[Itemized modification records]

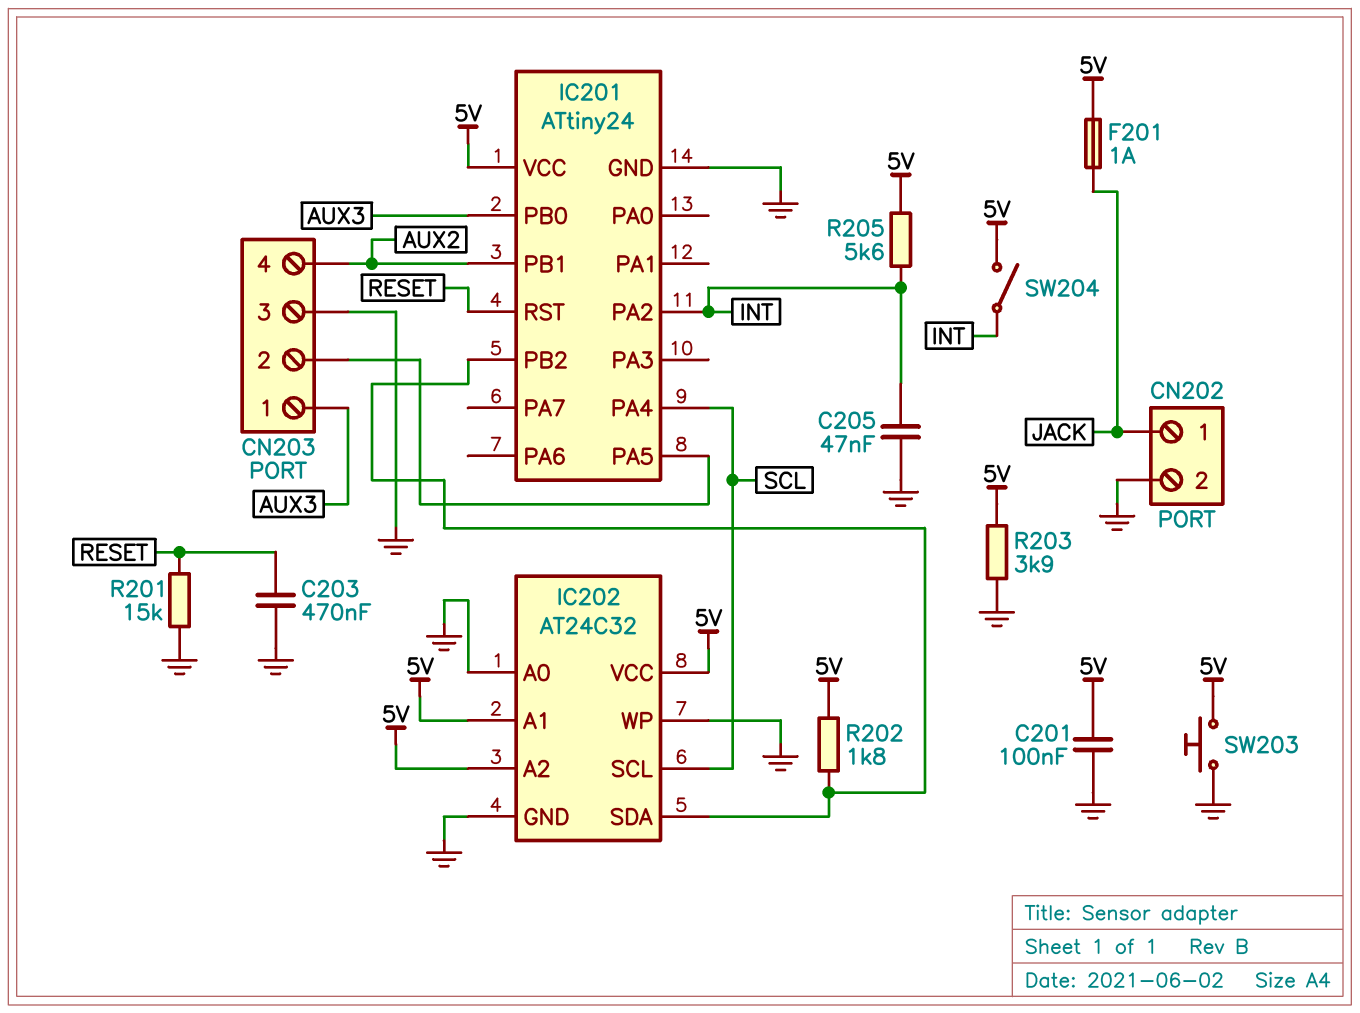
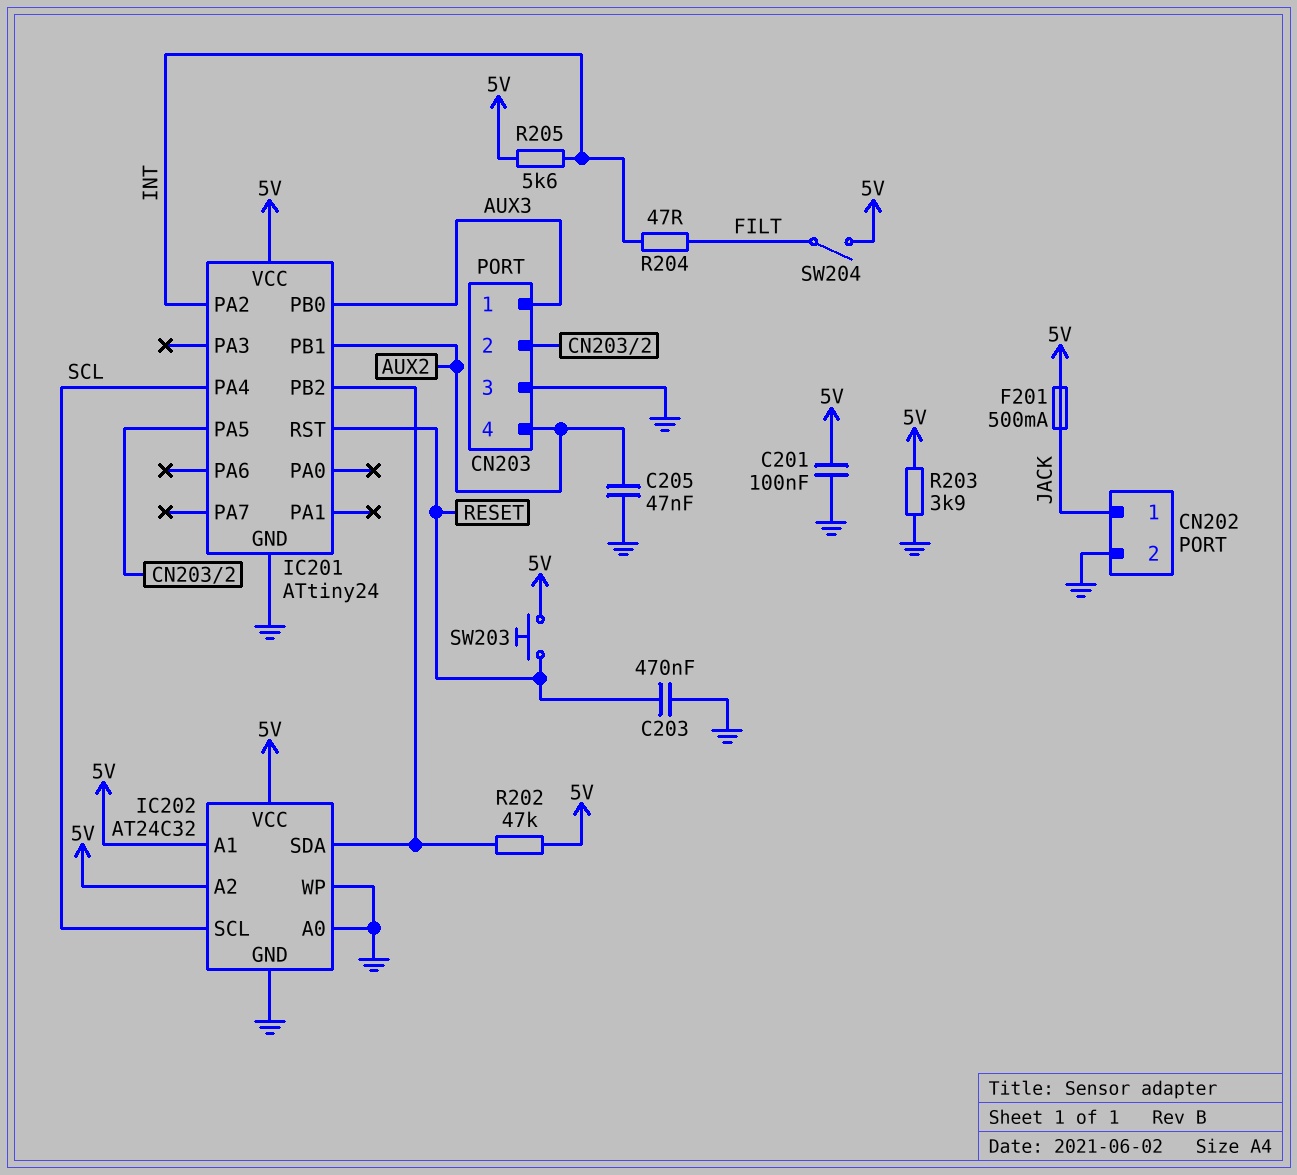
C205: 47nF (GND, INT) -> 47nF (AUX2, GND)
F201: 1A (5V, JACK) -> 500mA (5V, JACK)
R201: 15k (GND, RESET) -> none
R202: 1.8k (5V, IC201/PB2) -> 47k (5V, IC201/PB2)
R204: none -> 47 (FILT, INT)
SW203: button (5V, GND) -> button (5V, RESET)
SW204: switch (5V, INT) -> switch (5V, FILT)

> [Assigned task]
Take every line from the records above that has the word "FILT" and copy it.

> [Final answer]
R204: none -> 47 (FILT, INT)
SW204: switch (5V, INT) -> switch (5V, FILT)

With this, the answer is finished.